§ Exercise description: All that is needed is the line in the material below containing "(276, 597) = (838, 523): red", plus every line after it, printed exactly.

===

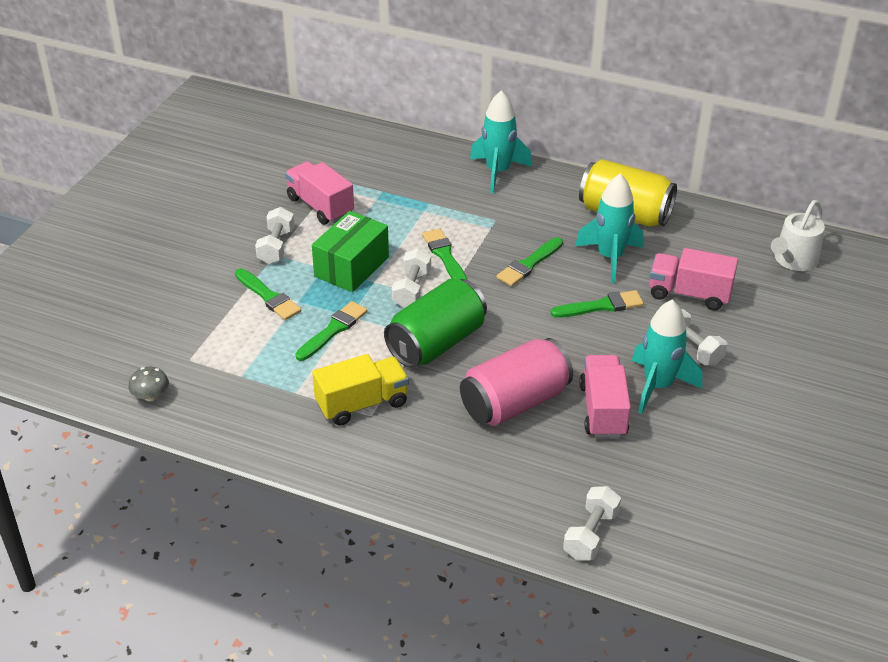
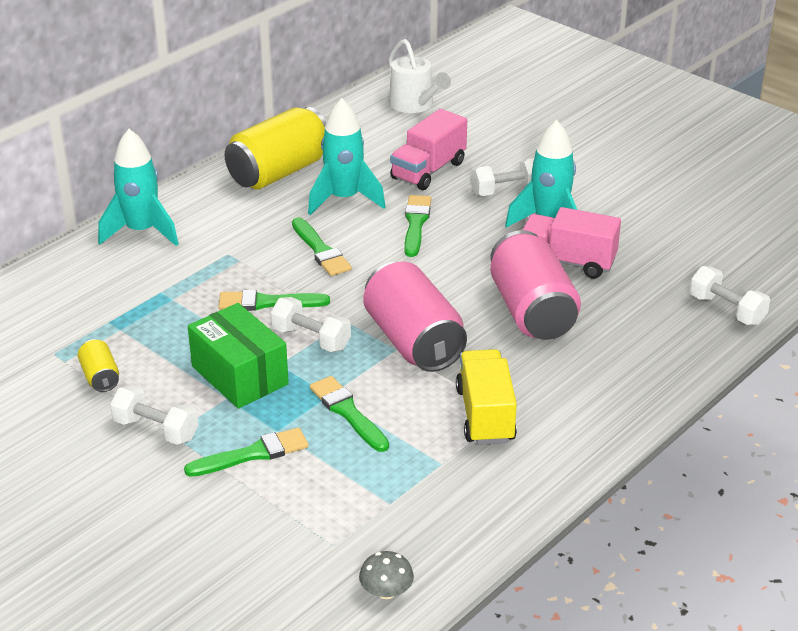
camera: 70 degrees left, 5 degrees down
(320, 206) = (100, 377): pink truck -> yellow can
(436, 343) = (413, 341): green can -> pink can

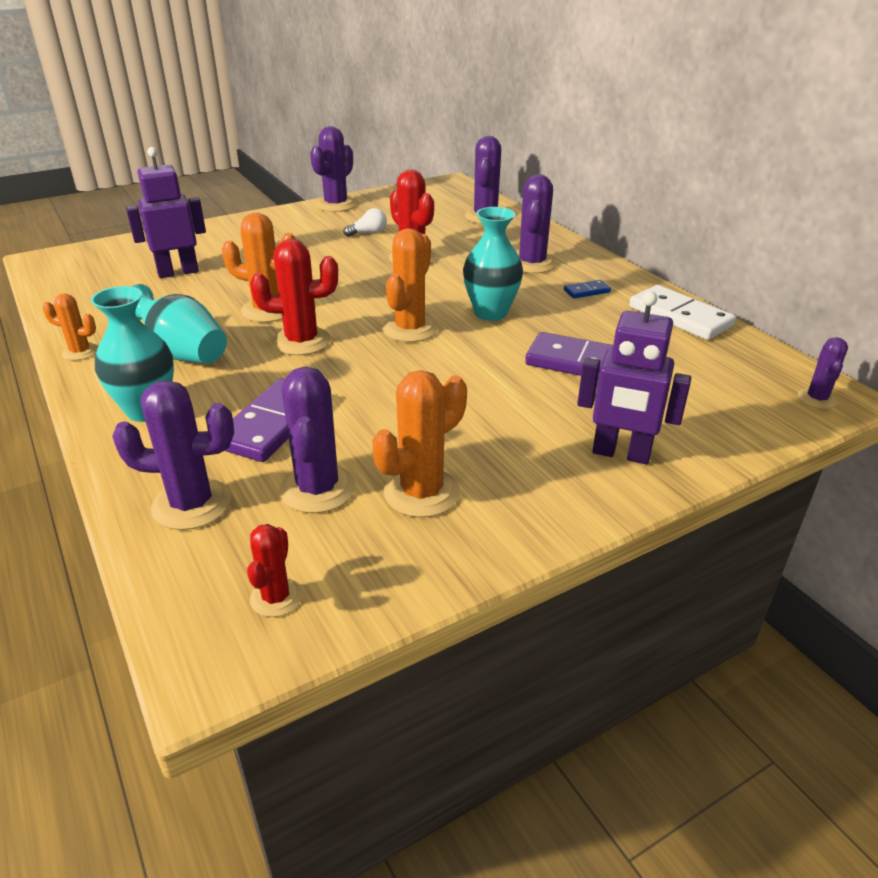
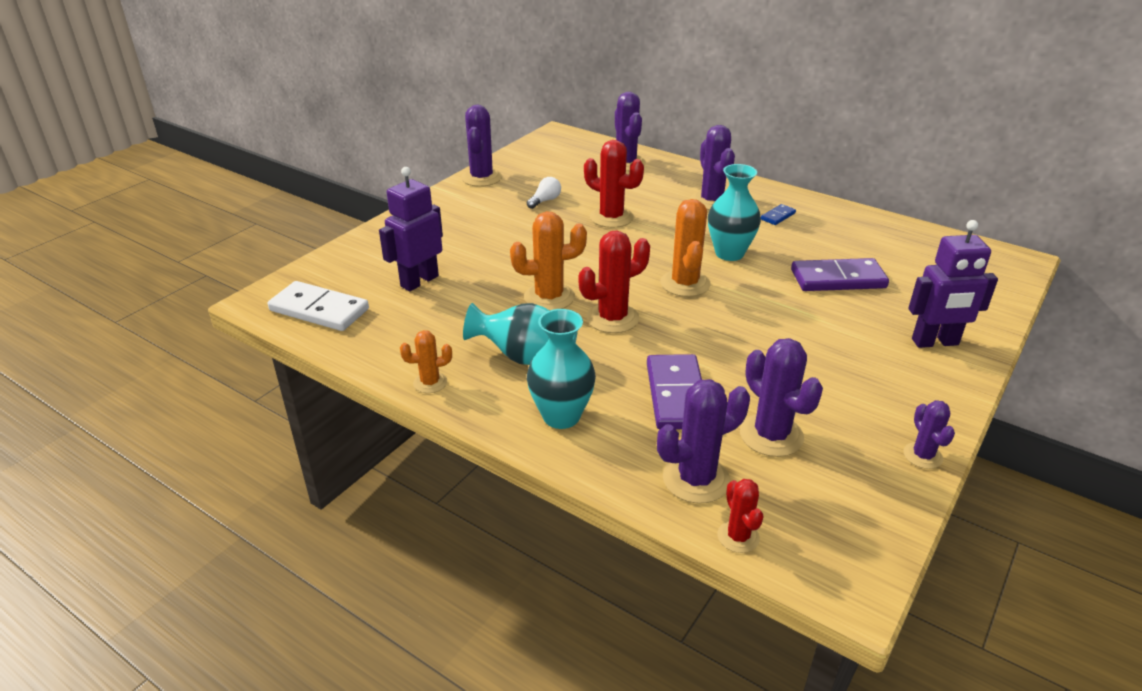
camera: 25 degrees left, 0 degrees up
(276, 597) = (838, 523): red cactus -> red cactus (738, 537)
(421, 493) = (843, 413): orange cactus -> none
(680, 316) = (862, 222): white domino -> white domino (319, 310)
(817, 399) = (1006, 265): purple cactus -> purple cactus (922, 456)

===

§ Task result:
(276, 597) = (838, 523): red cactus -> red cactus (738, 537)
(421, 493) = (843, 413): orange cactus -> none
(680, 316) = (862, 222): white domino -> white domino (319, 310)
(817, 399) = (1006, 265): purple cactus -> purple cactus (922, 456)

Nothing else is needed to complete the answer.